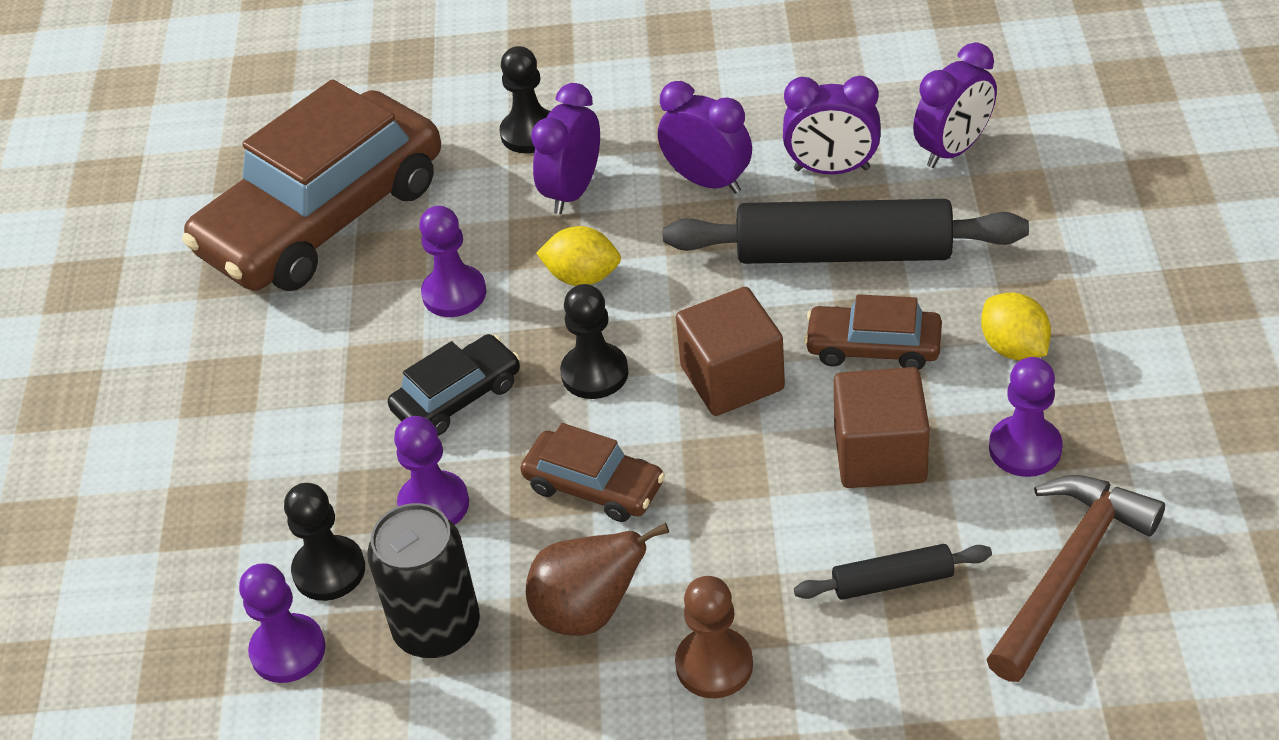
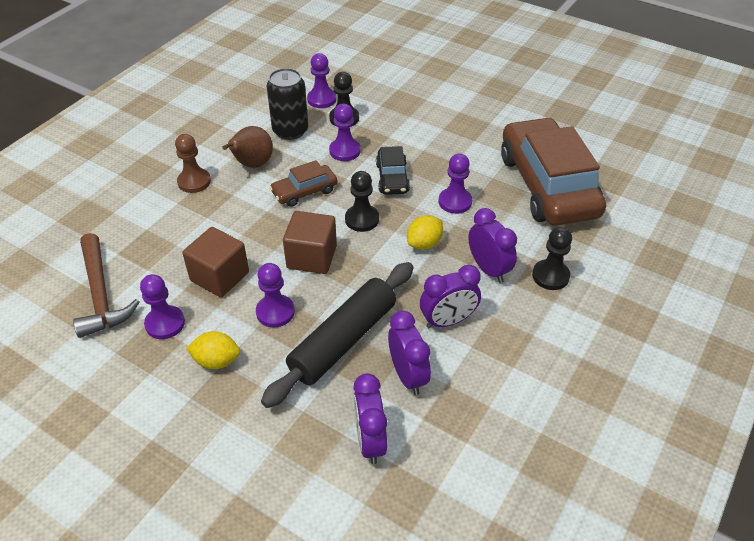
camera: 120 degrees right, 0 degrees up
(832, 169) = (408, 375): purple clock -> purple clock turned 120 degrees clockwise
(873, 347) = (275, 312): brown car -> purple pawn
(893, 581) = (164, 243): black rolling pin -> none

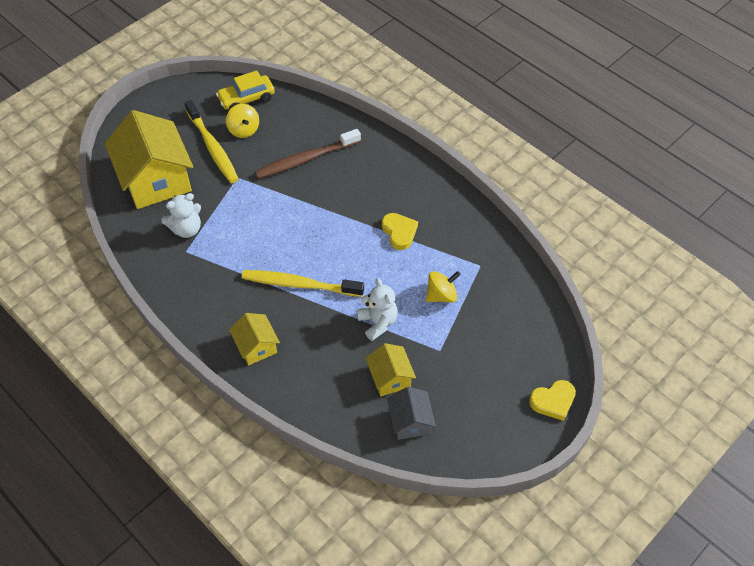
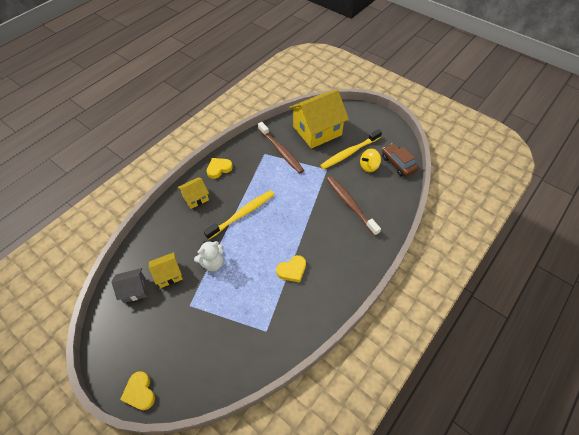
camera: 85 degrees right, 0 degrees up
(186, 229) = (281, 151): white teddy bear -> brown toothbrush
(203, 314) = (219, 169): none -> yellow heart
(246, 99) = (398, 164): yellow car -> brown car
(299, 284) = (242, 214): yellow toothbrush -> yellow toothbrush turned 45 degrees clockwise
(441, 295) = (236, 303): yellow spinning top -> none

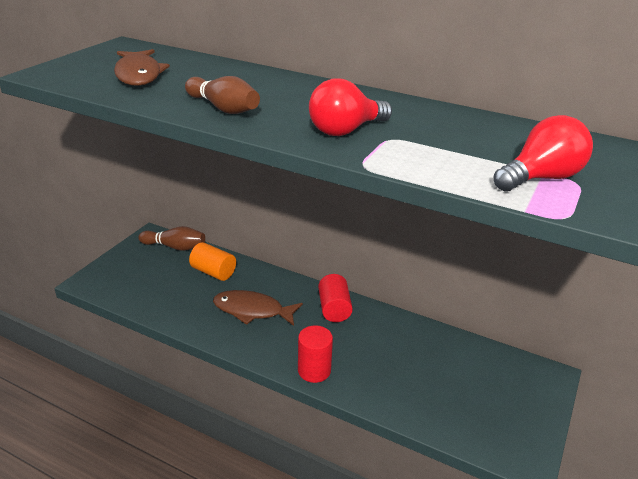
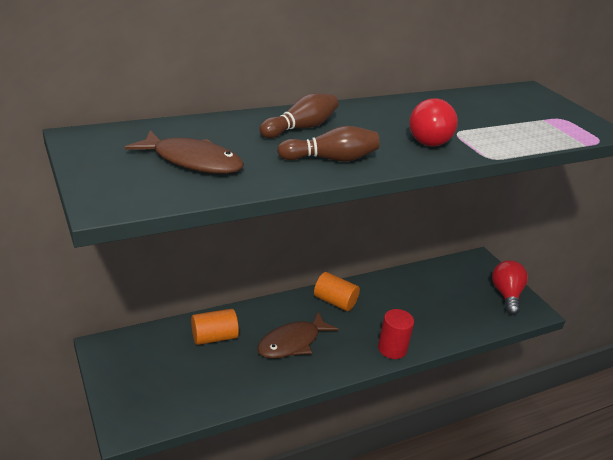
camera: 55 degrees left, 0 degrees up
(175, 247) = (144, 341): brown bowling pin -> brown bowling pin (300, 128)
(334, 309) = (335, 301): red cylinder -> orange cylinder
(541, 178) = (550, 123): red light bulb -> red light bulb (506, 295)

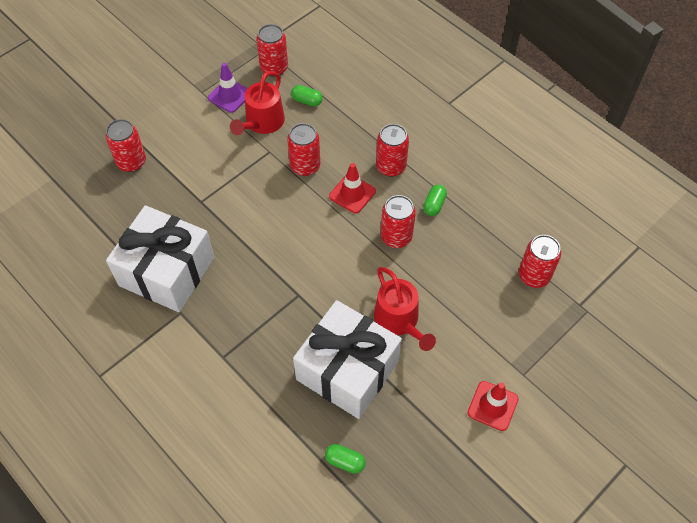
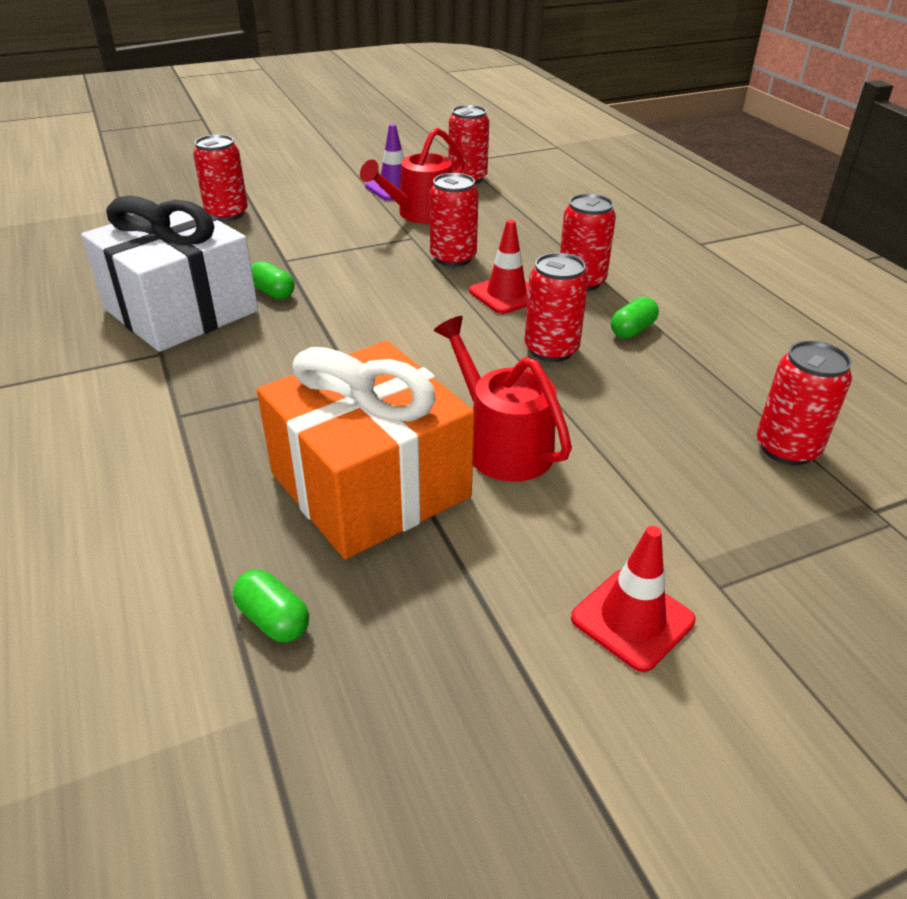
camera: 20 degrees right, 20 degrees down
(307, 101) = (493, 208): green capsule -> green capsule (273, 292)
(347, 370) = (370, 485): white gift -> orange gift
(399, 321) = (502, 445): red watering can -> red watering can turned 150 degrees clockwise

==================================================

#### WORK ORDER
Every line of the listing that holds "camera" should be found and copied.

#### SOLUTION FOR THIS PROBLEM
camera: 120 degrees right, 0 degrees up
camera: 85 degrees right, 0 degrees up
camera: 55 degrees left, 0 degrees up
camera: 20 degrees right, 20 degrees down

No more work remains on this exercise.